- Requirement
Copy out exactly the lines below that run from the one holding "green tree: 5 -> 4" to the one holding "yellow cake: 2 -> 5", keeping both of those lines and no others.

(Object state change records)
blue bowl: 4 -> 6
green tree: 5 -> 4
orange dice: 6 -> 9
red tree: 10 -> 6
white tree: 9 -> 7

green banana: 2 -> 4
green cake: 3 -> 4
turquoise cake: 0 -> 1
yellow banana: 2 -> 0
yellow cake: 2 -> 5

---

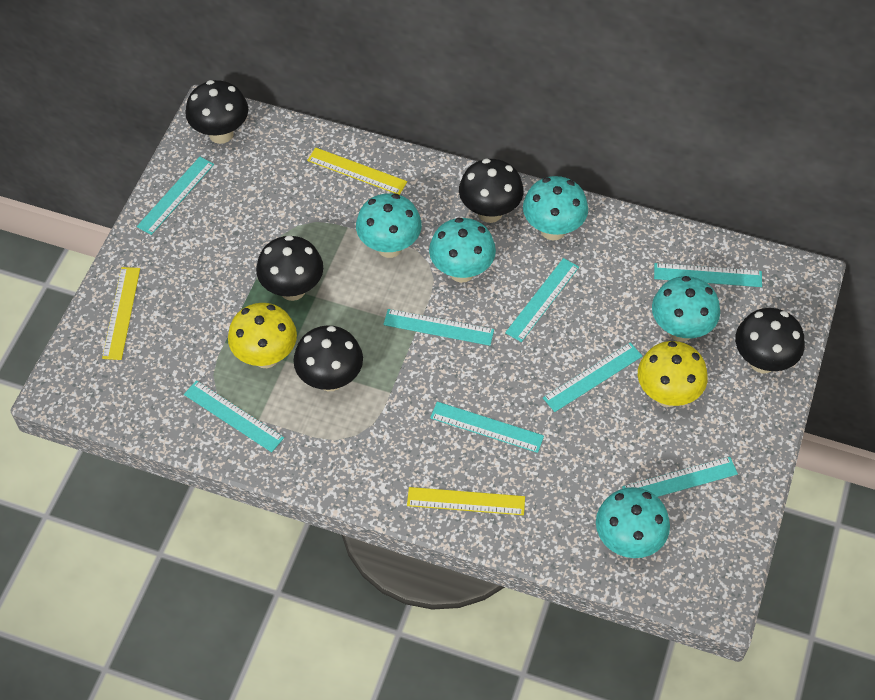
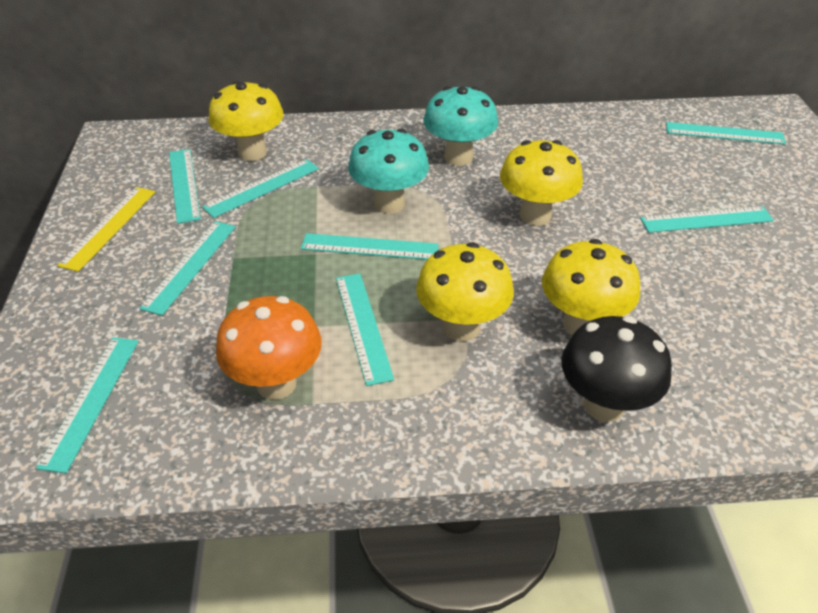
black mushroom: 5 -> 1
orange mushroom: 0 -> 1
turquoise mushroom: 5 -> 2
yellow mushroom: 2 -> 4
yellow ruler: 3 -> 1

- Exercise response
green tree: 5 -> 4
orange dice: 6 -> 9
red tree: 10 -> 6
white tree: 9 -> 7

green banana: 2 -> 4
green cake: 3 -> 4
turquoise cake: 0 -> 1
yellow banana: 2 -> 0
yellow cake: 2 -> 5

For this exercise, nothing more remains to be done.